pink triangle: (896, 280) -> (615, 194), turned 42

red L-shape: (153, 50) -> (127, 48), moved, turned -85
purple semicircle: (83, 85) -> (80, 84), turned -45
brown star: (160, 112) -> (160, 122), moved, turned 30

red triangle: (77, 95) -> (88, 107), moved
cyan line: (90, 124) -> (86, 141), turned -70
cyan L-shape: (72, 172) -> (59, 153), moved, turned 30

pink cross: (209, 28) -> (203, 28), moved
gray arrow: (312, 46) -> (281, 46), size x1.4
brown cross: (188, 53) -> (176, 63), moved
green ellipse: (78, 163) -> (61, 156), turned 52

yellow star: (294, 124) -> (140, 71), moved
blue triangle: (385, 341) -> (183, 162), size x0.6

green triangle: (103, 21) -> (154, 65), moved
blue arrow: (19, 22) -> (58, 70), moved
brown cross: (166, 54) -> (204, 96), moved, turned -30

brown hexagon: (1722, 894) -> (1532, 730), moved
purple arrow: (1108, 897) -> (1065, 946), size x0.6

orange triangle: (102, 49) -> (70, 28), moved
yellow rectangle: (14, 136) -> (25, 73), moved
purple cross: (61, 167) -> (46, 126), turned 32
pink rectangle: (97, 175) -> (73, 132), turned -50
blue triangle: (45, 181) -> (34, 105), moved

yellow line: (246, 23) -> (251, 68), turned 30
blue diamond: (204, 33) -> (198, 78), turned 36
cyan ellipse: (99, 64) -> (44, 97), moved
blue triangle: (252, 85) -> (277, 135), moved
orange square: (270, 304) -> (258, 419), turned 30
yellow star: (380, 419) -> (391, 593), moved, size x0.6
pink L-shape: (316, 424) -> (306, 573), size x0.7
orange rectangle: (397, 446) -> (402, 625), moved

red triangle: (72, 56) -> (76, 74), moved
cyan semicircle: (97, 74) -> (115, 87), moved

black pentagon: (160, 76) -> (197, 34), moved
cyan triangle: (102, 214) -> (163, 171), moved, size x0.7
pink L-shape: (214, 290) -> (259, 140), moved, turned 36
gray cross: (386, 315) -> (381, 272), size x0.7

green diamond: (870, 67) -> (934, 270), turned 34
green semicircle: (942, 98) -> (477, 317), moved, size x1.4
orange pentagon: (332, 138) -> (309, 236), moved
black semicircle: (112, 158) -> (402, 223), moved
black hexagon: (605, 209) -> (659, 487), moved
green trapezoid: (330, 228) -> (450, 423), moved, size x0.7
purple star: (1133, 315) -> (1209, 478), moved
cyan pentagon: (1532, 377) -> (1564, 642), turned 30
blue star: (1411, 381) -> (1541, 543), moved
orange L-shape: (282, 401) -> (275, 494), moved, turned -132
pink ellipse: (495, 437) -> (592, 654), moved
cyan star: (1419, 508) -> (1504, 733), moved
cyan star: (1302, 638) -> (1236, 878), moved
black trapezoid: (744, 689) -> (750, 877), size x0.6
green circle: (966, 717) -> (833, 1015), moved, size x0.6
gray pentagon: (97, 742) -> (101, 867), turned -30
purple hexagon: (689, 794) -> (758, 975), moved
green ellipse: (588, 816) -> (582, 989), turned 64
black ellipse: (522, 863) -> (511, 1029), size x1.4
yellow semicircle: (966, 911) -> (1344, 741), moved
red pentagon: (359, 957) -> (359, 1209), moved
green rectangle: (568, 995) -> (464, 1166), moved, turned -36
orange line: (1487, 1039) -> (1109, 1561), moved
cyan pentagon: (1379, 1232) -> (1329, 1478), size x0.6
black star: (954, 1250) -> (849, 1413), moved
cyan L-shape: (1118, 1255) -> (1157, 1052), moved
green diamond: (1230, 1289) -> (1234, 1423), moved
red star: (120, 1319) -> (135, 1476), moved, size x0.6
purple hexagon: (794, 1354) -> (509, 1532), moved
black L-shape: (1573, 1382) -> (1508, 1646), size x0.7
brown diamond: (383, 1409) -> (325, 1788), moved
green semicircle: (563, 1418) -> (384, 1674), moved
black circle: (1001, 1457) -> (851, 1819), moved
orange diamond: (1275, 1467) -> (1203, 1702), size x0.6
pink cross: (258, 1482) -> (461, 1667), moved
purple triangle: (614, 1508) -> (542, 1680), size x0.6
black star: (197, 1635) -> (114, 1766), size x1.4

=====

Requirement:
Please quote every record above exactly as it appears.

Result of the task:
pink triangle: (896, 280) -> (615, 194), turned 42

red L-shape: (153, 50) -> (127, 48), moved, turned -85
purple semicircle: (83, 85) -> (80, 84), turned -45
brown star: (160, 112) -> (160, 122), moved, turned 30

red triangle: (77, 95) -> (88, 107), moved
cyan line: (90, 124) -> (86, 141), turned -70
cyan L-shape: (72, 172) -> (59, 153), moved, turned 30

pink cross: (209, 28) -> (203, 28), moved
gray arrow: (312, 46) -> (281, 46), size x1.4
brown cross: (188, 53) -> (176, 63), moved
green ellipse: (78, 163) -> (61, 156), turned 52

yellow star: (294, 124) -> (140, 71), moved
blue triangle: (385, 341) -> (183, 162), size x0.6

green triangle: (103, 21) -> (154, 65), moved
blue arrow: (19, 22) -> (58, 70), moved
brown cross: (166, 54) -> (204, 96), moved, turned -30

brown hexagon: (1722, 894) -> (1532, 730), moved
purple arrow: (1108, 897) -> (1065, 946), size x0.6

orange triangle: (102, 49) -> (70, 28), moved
yellow rectangle: (14, 136) -> (25, 73), moved
purple cross: (61, 167) -> (46, 126), turned 32
pink rectangle: (97, 175) -> (73, 132), turned -50
blue triangle: (45, 181) -> (34, 105), moved

yellow line: (246, 23) -> (251, 68), turned 30
blue diamond: (204, 33) -> (198, 78), turned 36
cyan ellipse: (99, 64) -> (44, 97), moved
blue triangle: (252, 85) -> (277, 135), moved
orange square: (270, 304) -> (258, 419), turned 30
yellow star: (380, 419) -> (391, 593), moved, size x0.6
pink L-shape: (316, 424) -> (306, 573), size x0.7
orange rectangle: (397, 446) -> (402, 625), moved

red triangle: (72, 56) -> (76, 74), moved
cyan semicircle: (97, 74) -> (115, 87), moved

black pentagon: (160, 76) -> (197, 34), moved
cyan triangle: (102, 214) -> (163, 171), moved, size x0.7
pink L-shape: (214, 290) -> (259, 140), moved, turned 36
gray cross: (386, 315) -> (381, 272), size x0.7

green diamond: (870, 67) -> (934, 270), turned 34
green semicircle: (942, 98) -> (477, 317), moved, size x1.4
orange pentagon: (332, 138) -> (309, 236), moved
black semicircle: (112, 158) -> (402, 223), moved
black hexagon: (605, 209) -> (659, 487), moved
green trapezoid: (330, 228) -> (450, 423), moved, size x0.7
purple star: (1133, 315) -> (1209, 478), moved
cyan pentagon: (1532, 377) -> (1564, 642), turned 30
blue star: (1411, 381) -> (1541, 543), moved
orange L-shape: (282, 401) -> (275, 494), moved, turned -132
pink ellipse: (495, 437) -> (592, 654), moved
cyan star: (1419, 508) -> (1504, 733), moved
cyan star: (1302, 638) -> (1236, 878), moved
black trapezoid: (744, 689) -> (750, 877), size x0.6
green circle: (966, 717) -> (833, 1015), moved, size x0.6
gray pentagon: (97, 742) -> (101, 867), turned -30
purple hexagon: (689, 794) -> (758, 975), moved
green ellipse: (588, 816) -> (582, 989), turned 64
black ellipse: (522, 863) -> (511, 1029), size x1.4
yellow semicircle: (966, 911) -> (1344, 741), moved
red pentagon: (359, 957) -> (359, 1209), moved
green rectangle: (568, 995) -> (464, 1166), moved, turned -36
orange line: (1487, 1039) -> (1109, 1561), moved
cyan pentagon: (1379, 1232) -> (1329, 1478), size x0.6
black star: (954, 1250) -> (849, 1413), moved
cyan L-shape: (1118, 1255) -> (1157, 1052), moved
green diamond: (1230, 1289) -> (1234, 1423), moved
red star: (120, 1319) -> (135, 1476), moved, size x0.6
purple hexagon: (794, 1354) -> (509, 1532), moved
black L-shape: (1573, 1382) -> (1508, 1646), size x0.7
brown diamond: (383, 1409) -> (325, 1788), moved
green semicircle: (563, 1418) -> (384, 1674), moved
black circle: (1001, 1457) -> (851, 1819), moved
orange diamond: (1275, 1467) -> (1203, 1702), size x0.6
pink cross: (258, 1482) -> (461, 1667), moved
purple triangle: (614, 1508) -> (542, 1680), size x0.6
black star: (197, 1635) -> (114, 1766), size x1.4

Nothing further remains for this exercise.